● What you are asked to do:
Scan the records below for the line containing "(2nd from left) centre" and the line containing "Lineal/gelb (1st from left) top centre". Copy both, plus every line between, exactly.

● Information provided:
● ● ●

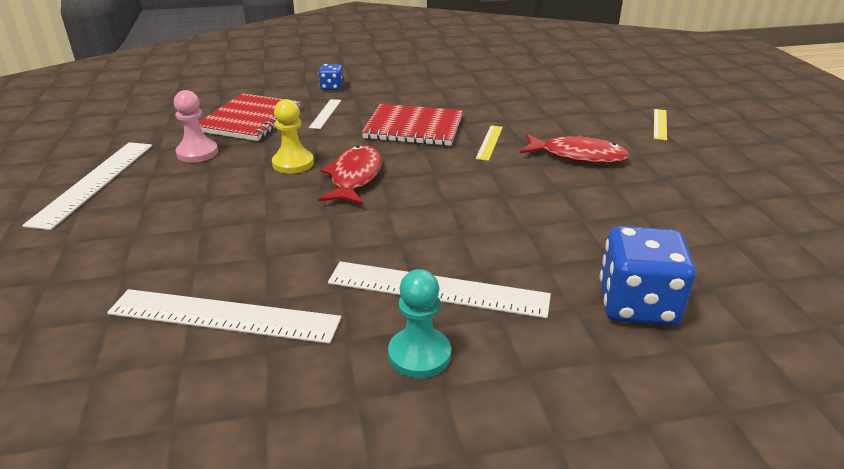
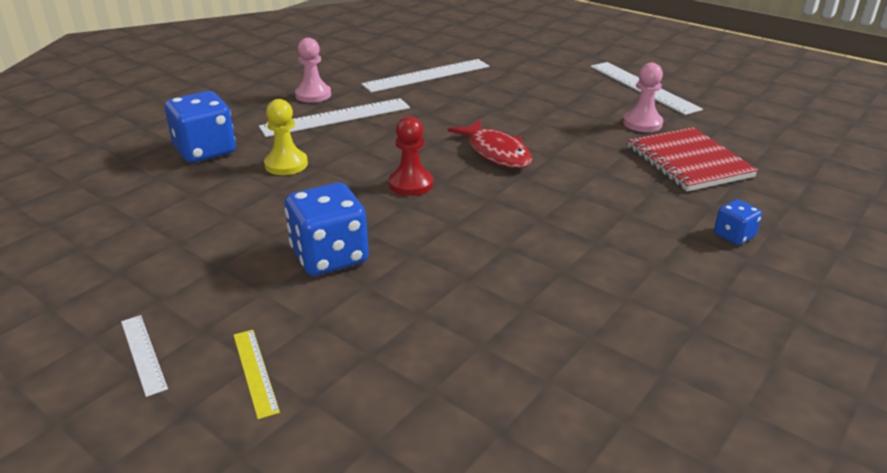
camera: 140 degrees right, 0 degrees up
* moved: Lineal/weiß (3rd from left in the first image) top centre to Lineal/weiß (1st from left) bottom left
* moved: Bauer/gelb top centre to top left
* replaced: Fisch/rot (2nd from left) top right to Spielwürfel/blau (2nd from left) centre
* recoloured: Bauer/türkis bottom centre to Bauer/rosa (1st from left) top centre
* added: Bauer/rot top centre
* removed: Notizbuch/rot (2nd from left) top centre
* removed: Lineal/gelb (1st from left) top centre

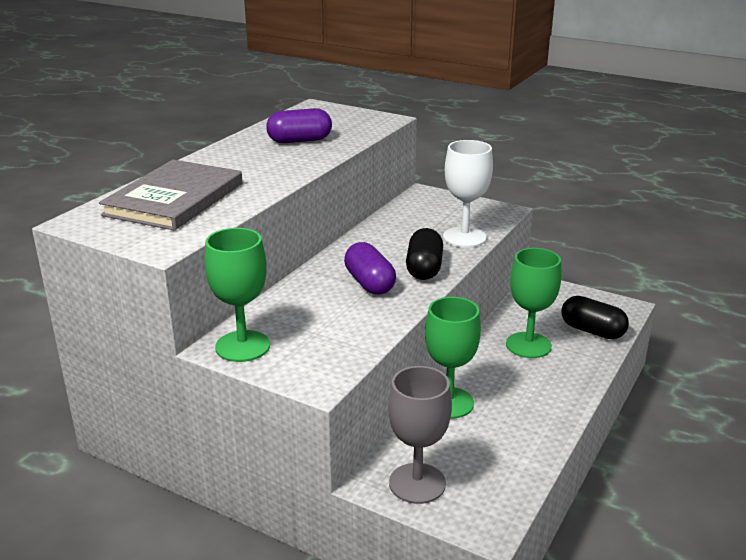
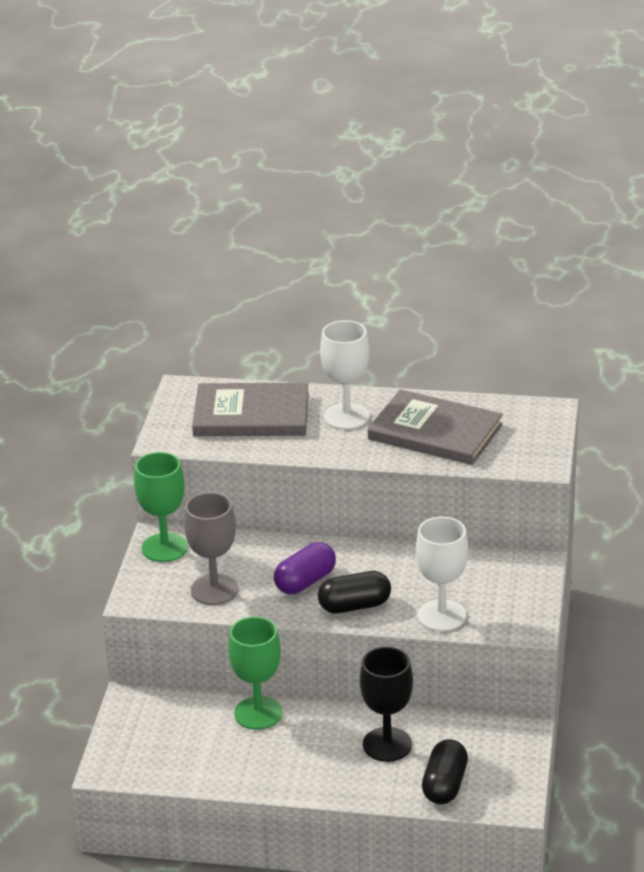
camera: 70 degrees right, 5 degrees up
* moved: Kelch/grau bottom centre to middle left
* added: Kelch/weiß (1st from left) centre
* recoloured: Kelch/grün (3rd from left) middle right to Kelch/schwarz bottom centre
* replaced: Kapsel/lila (1st from left) top centre to Buch/grau (2nd from left) middle right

● ● ●

● Written answer:
* replaced: Fisch/rot (2nd from left) top right to Spielwürfel/blau (2nd from left) centre
* recoloured: Bauer/türkis bottom centre to Bauer/rosa (1st from left) top centre
* added: Bauer/rot top centre
* removed: Notizbuch/rot (2nd from left) top centre
* removed: Lineal/gelb (1st from left) top centre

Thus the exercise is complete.